Work to complete - Retype every line from the top of the entries down to the one with "none -> purple brick G9 level 1", both included, and skip the pictures.

Information -
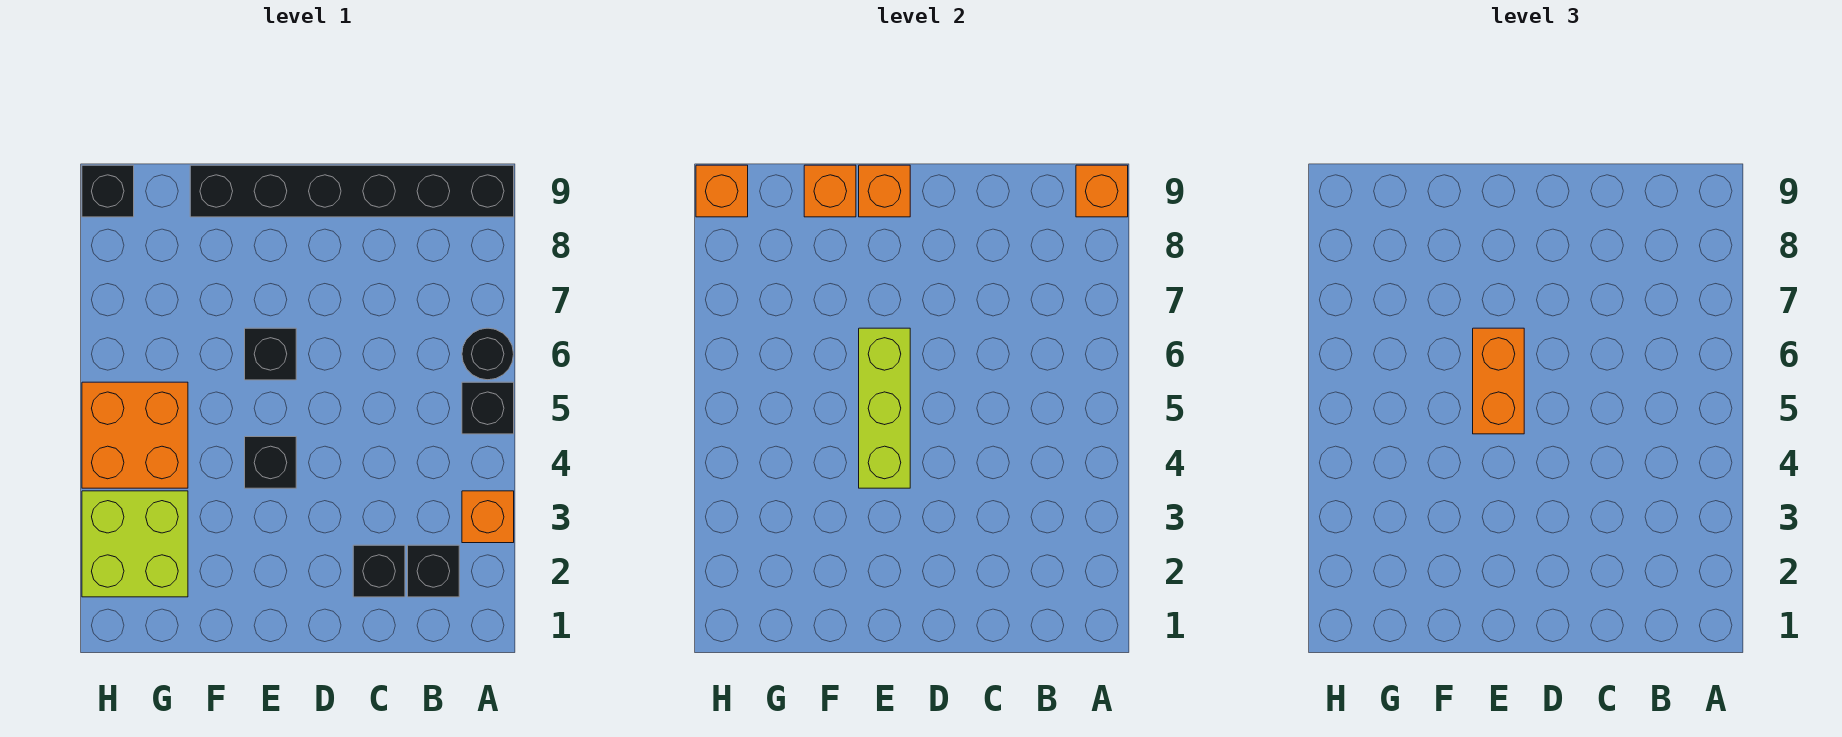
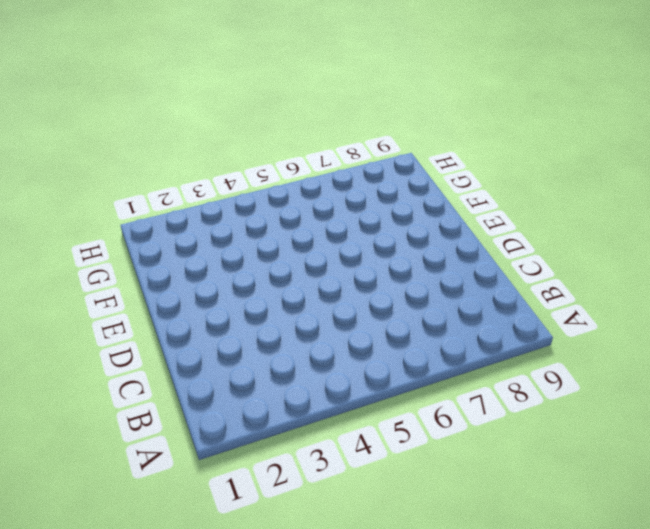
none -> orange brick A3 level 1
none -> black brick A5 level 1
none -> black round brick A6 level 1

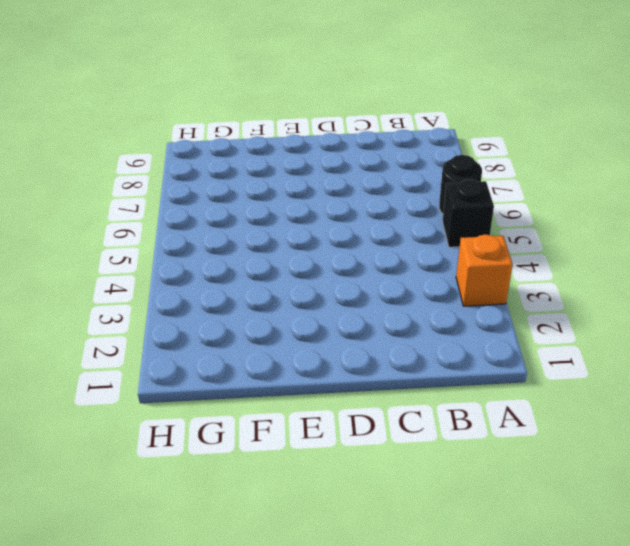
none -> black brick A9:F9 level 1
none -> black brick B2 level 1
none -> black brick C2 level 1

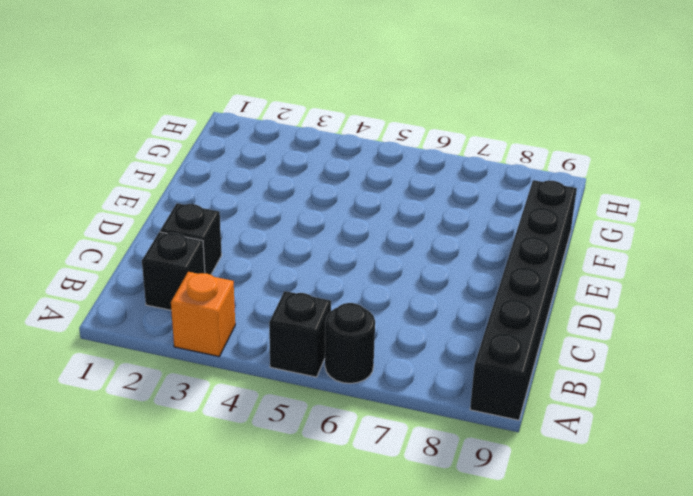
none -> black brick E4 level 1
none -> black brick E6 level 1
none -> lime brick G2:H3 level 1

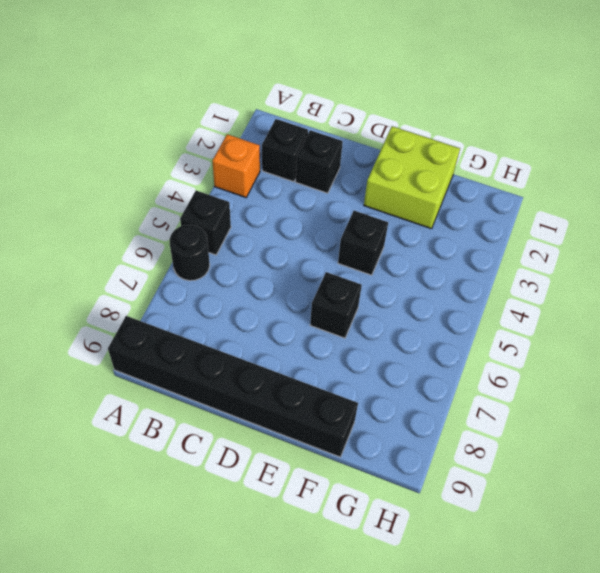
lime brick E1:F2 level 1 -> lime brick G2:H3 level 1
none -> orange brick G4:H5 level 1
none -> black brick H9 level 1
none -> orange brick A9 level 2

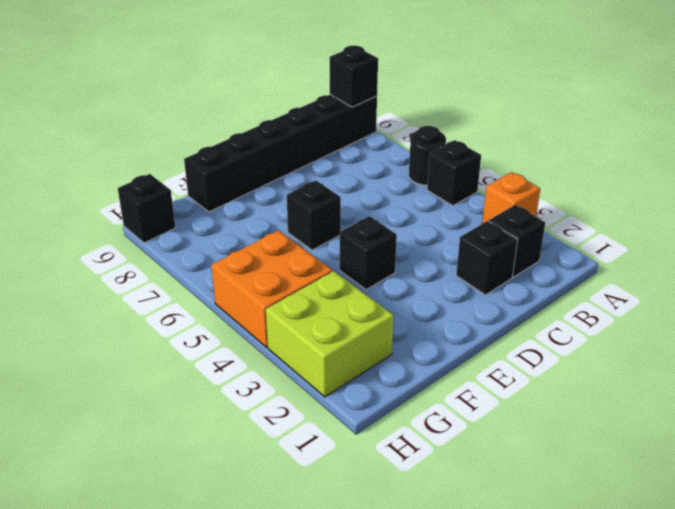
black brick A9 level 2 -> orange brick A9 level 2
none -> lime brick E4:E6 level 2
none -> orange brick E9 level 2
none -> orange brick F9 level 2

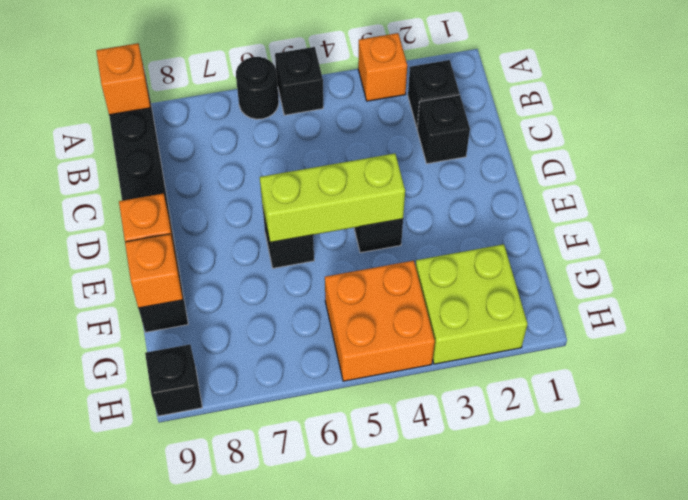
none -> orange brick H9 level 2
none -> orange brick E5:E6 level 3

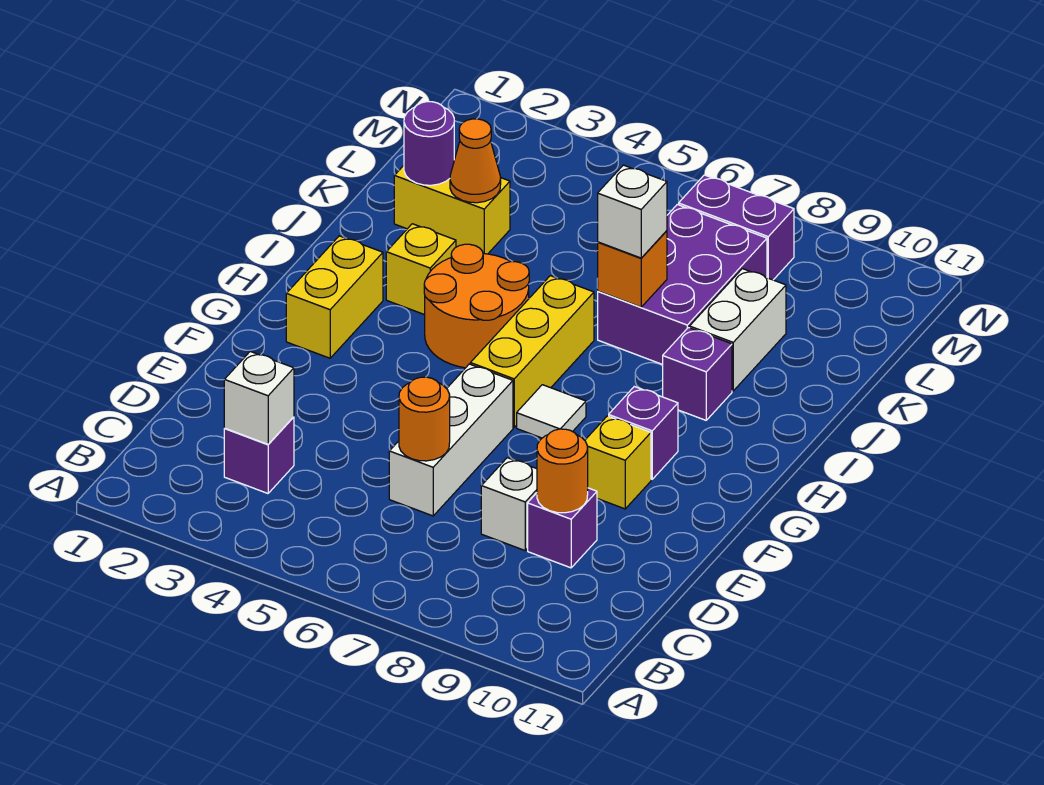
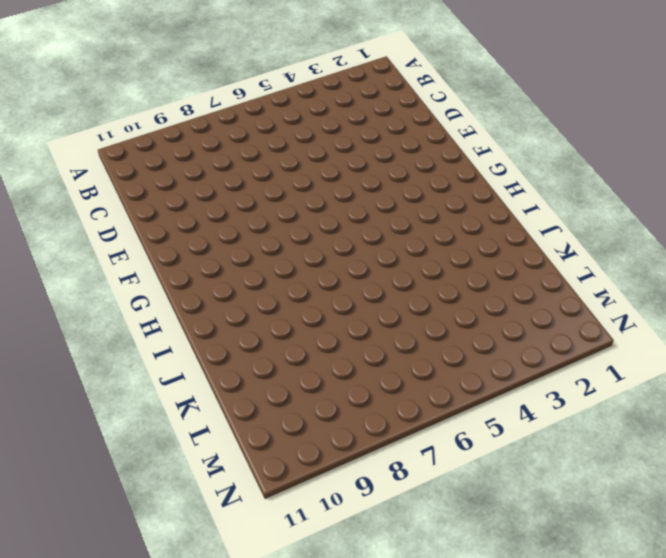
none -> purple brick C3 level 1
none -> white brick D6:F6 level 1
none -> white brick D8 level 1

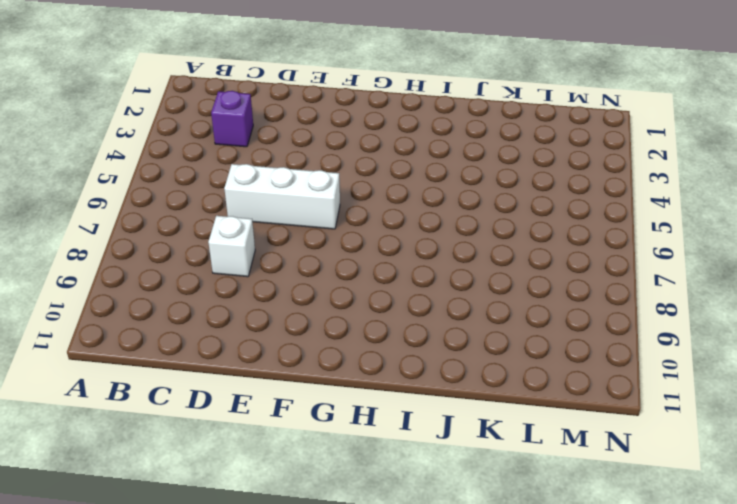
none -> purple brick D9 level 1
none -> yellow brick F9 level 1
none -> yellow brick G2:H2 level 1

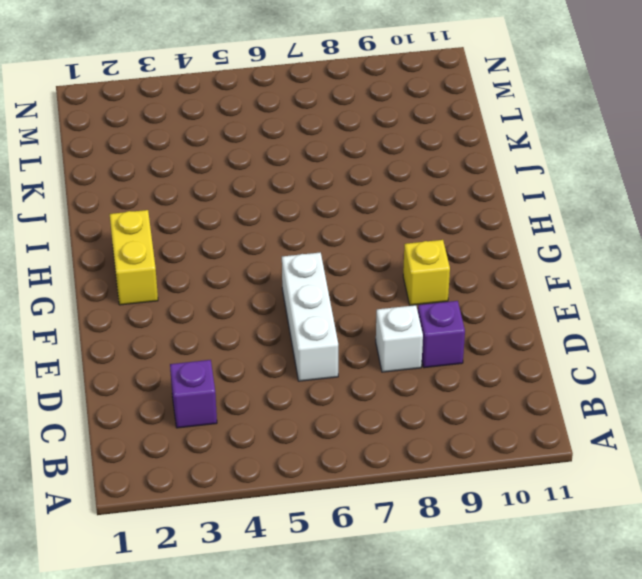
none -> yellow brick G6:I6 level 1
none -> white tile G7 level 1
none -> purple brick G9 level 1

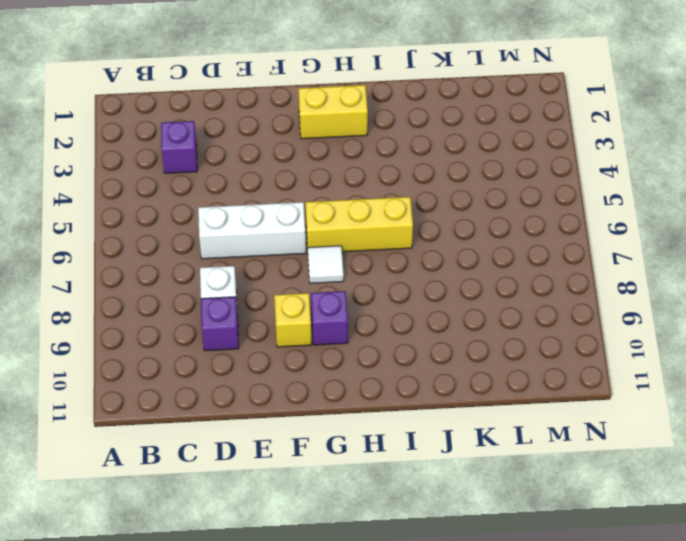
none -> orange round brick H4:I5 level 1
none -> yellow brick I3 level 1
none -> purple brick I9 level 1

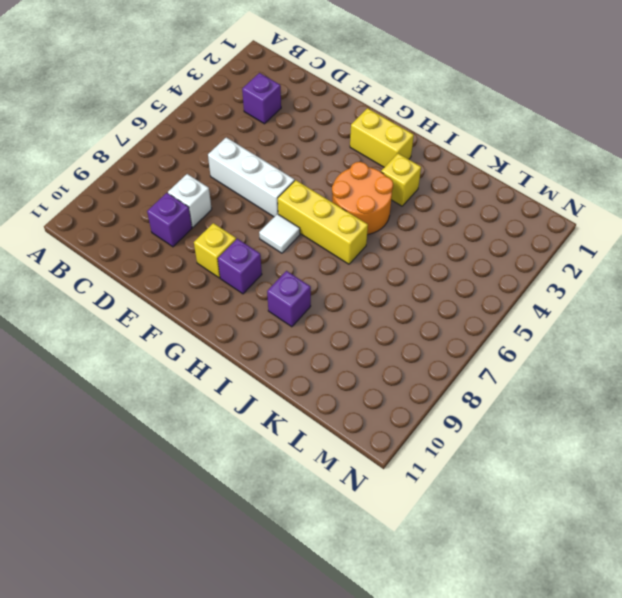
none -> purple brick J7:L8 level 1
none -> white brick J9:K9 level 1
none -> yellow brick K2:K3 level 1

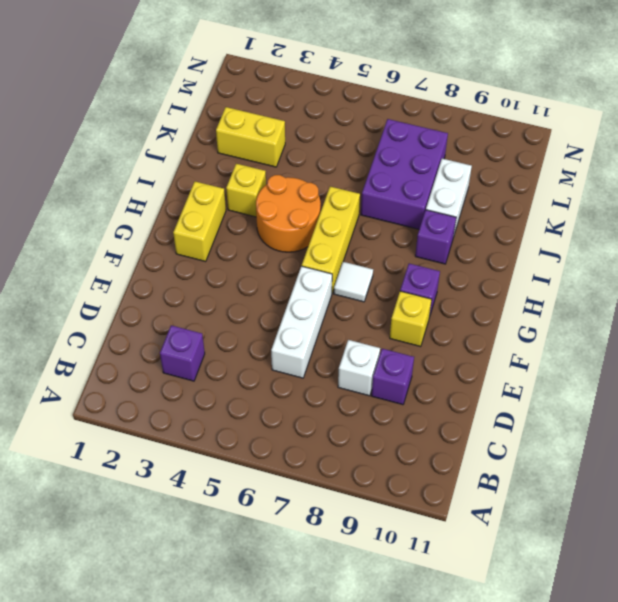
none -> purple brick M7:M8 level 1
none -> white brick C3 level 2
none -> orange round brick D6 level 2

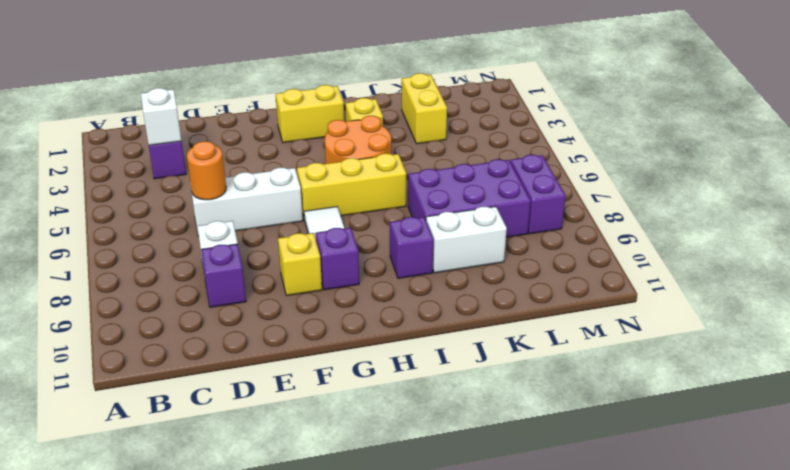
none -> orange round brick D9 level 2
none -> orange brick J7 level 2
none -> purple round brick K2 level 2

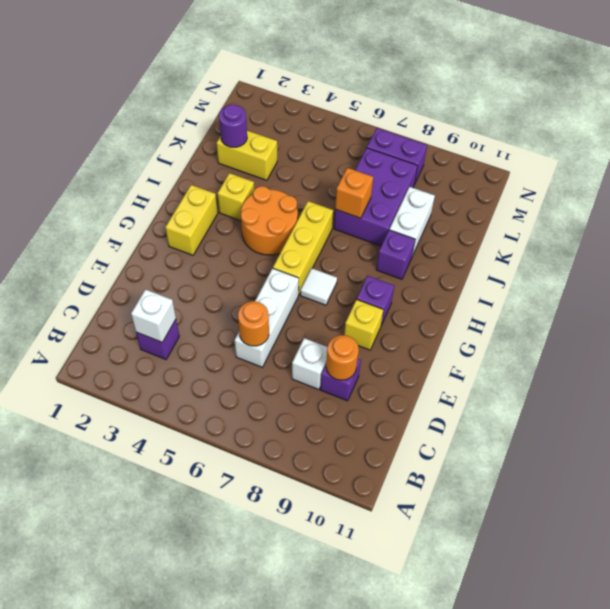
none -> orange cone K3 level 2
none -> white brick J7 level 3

Exercise response -
none -> orange brick A3 level 1
none -> black brick A5 level 1
none -> black round brick A6 level 1

none -> black brick A9:F9 level 1
none -> black brick B2 level 1
none -> black brick C2 level 1

none -> black brick E4 level 1
none -> black brick E6 level 1
none -> lime brick G2:H3 level 1

lime brick E1:F2 level 1 -> lime brick G2:H3 level 1
none -> orange brick G4:H5 level 1
none -> black brick H9 level 1
none -> orange brick A9 level 2

black brick A9 level 2 -> orange brick A9 level 2
none -> lime brick E4:E6 level 2
none -> orange brick E9 level 2
none -> orange brick F9 level 2

none -> orange brick H9 level 2
none -> orange brick E5:E6 level 3

none -> purple brick C3 level 1
none -> white brick D6:F6 level 1
none -> white brick D8 level 1

none -> purple brick D9 level 1
none -> yellow brick F9 level 1
none -> yellow brick G2:H2 level 1

none -> yellow brick G6:I6 level 1
none -> white tile G7 level 1
none -> purple brick G9 level 1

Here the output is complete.